WORK REQUEST:
The lines from the start of the data through the line with "D7: zener 18V" are to be returned verbatim; all later lines are to be omitted.

DATA PROVIDED:
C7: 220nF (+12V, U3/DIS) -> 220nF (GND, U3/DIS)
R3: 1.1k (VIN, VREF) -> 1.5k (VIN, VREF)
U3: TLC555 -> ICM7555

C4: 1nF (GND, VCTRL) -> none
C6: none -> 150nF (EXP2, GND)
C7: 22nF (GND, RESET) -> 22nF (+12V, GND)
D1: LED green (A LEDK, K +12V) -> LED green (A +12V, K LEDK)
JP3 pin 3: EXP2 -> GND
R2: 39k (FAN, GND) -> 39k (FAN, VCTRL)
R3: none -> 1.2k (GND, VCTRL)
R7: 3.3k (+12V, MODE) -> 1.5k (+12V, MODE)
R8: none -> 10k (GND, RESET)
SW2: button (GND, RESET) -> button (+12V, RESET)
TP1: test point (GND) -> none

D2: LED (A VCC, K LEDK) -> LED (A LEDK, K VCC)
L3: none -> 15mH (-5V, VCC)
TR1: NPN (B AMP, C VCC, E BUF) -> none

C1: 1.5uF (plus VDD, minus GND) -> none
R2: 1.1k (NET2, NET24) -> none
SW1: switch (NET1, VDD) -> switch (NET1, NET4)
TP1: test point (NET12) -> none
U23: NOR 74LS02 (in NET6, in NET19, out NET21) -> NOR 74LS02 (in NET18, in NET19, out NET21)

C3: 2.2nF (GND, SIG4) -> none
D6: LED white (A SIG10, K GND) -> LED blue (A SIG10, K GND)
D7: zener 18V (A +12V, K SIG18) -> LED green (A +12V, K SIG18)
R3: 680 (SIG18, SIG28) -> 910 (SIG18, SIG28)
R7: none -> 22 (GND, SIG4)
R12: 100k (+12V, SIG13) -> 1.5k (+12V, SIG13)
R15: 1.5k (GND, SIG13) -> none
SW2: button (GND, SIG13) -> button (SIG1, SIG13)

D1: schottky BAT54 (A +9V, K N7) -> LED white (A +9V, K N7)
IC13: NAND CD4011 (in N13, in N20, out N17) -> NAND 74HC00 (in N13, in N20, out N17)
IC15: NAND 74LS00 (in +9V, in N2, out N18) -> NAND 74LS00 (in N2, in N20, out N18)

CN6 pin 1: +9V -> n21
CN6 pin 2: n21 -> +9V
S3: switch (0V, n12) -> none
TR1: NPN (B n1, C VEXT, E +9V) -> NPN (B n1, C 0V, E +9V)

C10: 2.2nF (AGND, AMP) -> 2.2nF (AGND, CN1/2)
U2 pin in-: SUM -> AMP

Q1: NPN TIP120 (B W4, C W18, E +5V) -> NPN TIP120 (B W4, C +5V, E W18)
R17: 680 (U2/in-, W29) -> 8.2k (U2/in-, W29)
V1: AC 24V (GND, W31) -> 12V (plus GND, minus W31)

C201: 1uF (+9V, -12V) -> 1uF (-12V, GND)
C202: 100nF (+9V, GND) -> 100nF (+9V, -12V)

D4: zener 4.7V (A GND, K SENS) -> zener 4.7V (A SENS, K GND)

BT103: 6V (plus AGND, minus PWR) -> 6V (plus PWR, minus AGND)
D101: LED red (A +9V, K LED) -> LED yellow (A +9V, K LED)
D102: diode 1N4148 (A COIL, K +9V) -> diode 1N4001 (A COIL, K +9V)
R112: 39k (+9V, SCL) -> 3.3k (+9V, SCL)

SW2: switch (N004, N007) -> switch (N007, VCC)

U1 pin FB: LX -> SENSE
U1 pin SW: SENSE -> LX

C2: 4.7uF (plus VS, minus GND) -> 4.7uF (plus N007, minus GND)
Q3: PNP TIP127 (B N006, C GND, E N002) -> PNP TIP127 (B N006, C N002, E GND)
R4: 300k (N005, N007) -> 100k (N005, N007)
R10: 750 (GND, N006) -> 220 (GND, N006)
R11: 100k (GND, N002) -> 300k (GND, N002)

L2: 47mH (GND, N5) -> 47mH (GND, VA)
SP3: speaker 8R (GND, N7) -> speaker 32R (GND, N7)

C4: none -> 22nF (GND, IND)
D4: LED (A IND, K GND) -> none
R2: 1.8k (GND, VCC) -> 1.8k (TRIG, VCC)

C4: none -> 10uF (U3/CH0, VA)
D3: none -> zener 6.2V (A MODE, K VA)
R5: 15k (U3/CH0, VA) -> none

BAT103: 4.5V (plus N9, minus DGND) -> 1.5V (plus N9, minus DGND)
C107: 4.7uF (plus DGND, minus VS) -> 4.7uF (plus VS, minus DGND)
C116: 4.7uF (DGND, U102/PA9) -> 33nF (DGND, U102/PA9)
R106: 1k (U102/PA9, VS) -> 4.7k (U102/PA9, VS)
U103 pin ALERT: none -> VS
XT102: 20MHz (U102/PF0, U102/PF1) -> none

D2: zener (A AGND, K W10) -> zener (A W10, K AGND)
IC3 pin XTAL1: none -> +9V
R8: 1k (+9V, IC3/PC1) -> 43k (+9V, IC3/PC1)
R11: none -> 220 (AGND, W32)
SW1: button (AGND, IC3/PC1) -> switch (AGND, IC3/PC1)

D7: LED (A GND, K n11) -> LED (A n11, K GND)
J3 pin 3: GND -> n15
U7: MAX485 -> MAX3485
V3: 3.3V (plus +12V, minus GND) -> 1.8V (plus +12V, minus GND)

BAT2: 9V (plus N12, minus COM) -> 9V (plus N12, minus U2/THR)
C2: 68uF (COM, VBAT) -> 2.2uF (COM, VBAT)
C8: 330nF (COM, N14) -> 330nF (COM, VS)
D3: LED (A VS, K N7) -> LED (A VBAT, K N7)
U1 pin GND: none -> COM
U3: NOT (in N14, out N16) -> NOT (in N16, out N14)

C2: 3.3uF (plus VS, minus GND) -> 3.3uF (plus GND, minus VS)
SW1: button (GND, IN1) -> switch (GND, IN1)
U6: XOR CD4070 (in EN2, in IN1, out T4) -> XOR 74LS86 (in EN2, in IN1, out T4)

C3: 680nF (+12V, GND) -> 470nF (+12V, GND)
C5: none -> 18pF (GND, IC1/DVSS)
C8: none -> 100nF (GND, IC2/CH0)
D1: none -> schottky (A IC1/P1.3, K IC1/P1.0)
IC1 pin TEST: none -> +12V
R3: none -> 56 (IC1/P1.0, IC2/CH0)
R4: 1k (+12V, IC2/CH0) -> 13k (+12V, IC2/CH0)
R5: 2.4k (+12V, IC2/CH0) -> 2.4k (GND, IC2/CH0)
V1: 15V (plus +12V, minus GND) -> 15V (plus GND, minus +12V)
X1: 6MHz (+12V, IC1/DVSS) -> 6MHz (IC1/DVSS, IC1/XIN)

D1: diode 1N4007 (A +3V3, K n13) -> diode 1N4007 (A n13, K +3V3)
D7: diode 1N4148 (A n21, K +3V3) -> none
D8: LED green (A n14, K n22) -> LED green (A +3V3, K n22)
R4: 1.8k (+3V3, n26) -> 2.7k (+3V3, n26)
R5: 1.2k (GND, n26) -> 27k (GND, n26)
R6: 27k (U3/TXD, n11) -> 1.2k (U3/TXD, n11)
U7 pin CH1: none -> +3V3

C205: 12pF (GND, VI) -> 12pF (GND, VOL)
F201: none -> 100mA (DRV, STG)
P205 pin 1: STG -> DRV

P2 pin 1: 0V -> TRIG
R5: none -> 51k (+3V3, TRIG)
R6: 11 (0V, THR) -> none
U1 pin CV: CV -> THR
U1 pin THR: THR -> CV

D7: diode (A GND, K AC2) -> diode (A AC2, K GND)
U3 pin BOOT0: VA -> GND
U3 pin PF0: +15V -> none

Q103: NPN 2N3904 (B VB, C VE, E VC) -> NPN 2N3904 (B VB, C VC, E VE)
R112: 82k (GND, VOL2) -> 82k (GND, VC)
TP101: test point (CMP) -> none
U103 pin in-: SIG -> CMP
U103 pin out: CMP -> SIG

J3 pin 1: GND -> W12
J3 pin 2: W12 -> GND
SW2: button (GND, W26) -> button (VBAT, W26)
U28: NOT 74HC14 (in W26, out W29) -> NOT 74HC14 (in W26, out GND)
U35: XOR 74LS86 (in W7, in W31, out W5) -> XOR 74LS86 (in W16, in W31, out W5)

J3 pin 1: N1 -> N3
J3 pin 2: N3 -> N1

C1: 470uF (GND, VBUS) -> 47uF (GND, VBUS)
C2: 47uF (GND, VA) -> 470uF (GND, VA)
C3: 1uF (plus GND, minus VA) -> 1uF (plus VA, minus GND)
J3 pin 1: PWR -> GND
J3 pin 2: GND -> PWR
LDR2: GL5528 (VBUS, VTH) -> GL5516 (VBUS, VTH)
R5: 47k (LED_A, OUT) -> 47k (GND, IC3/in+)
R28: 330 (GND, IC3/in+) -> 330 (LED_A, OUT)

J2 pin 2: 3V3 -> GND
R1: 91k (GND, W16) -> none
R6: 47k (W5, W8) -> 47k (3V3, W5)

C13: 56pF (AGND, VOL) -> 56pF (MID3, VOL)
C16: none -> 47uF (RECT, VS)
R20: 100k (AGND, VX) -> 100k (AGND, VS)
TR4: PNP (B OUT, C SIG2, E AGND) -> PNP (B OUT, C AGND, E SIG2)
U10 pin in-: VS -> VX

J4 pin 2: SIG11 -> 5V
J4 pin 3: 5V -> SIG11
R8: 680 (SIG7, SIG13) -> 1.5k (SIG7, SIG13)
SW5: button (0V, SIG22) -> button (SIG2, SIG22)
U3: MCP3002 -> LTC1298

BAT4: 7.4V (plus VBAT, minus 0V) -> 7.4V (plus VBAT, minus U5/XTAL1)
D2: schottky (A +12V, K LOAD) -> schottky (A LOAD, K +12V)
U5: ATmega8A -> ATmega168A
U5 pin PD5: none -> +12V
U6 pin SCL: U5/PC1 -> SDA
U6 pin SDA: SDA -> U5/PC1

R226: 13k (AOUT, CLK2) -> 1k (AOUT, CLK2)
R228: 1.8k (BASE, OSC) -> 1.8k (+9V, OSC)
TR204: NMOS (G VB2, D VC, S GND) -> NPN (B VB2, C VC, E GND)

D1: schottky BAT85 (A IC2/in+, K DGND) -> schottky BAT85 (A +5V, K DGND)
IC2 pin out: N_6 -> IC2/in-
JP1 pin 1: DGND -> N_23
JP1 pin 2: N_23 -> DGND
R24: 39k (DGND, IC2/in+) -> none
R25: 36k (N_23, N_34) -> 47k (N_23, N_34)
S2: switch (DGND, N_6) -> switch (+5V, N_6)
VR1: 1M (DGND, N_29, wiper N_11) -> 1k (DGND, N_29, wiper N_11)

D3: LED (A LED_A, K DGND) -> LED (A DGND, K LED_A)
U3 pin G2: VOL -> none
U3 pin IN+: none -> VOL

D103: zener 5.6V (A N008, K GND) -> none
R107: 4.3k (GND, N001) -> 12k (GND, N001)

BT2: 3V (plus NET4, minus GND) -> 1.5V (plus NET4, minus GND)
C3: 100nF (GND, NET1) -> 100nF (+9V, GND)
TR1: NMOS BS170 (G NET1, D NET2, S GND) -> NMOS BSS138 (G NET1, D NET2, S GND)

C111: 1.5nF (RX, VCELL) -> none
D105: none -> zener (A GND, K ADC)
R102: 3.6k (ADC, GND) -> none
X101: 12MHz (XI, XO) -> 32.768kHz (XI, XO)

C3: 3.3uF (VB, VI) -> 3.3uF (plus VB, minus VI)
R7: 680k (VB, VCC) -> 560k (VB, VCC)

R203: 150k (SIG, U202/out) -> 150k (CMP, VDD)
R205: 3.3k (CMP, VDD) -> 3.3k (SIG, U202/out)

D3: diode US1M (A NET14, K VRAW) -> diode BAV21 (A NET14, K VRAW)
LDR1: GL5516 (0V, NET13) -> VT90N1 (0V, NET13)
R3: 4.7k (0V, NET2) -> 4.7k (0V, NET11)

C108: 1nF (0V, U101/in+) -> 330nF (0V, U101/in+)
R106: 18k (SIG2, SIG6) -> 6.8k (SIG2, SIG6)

TASK OUTPUT:
C7: 220nF (+12V, U3/DIS) -> 220nF (GND, U3/DIS)
R3: 1.1k (VIN, VREF) -> 1.5k (VIN, VREF)
U3: TLC555 -> ICM7555

C4: 1nF (GND, VCTRL) -> none
C6: none -> 150nF (EXP2, GND)
C7: 22nF (GND, RESET) -> 22nF (+12V, GND)
D1: LED green (A LEDK, K +12V) -> LED green (A +12V, K LEDK)
JP3 pin 3: EXP2 -> GND
R2: 39k (FAN, GND) -> 39k (FAN, VCTRL)
R3: none -> 1.2k (GND, VCTRL)
R7: 3.3k (+12V, MODE) -> 1.5k (+12V, MODE)
R8: none -> 10k (GND, RESET)
SW2: button (GND, RESET) -> button (+12V, RESET)
TP1: test point (GND) -> none

D2: LED (A VCC, K LEDK) -> LED (A LEDK, K VCC)
L3: none -> 15mH (-5V, VCC)
TR1: NPN (B AMP, C VCC, E BUF) -> none

C1: 1.5uF (plus VDD, minus GND) -> none
R2: 1.1k (NET2, NET24) -> none
SW1: switch (NET1, VDD) -> switch (NET1, NET4)
TP1: test point (NET12) -> none
U23: NOR 74LS02 (in NET6, in NET19, out NET21) -> NOR 74LS02 (in NET18, in NET19, out NET21)

C3: 2.2nF (GND, SIG4) -> none
D6: LED white (A SIG10, K GND) -> LED blue (A SIG10, K GND)
D7: zener 18V (A +12V, K SIG18) -> LED green (A +12V, K SIG18)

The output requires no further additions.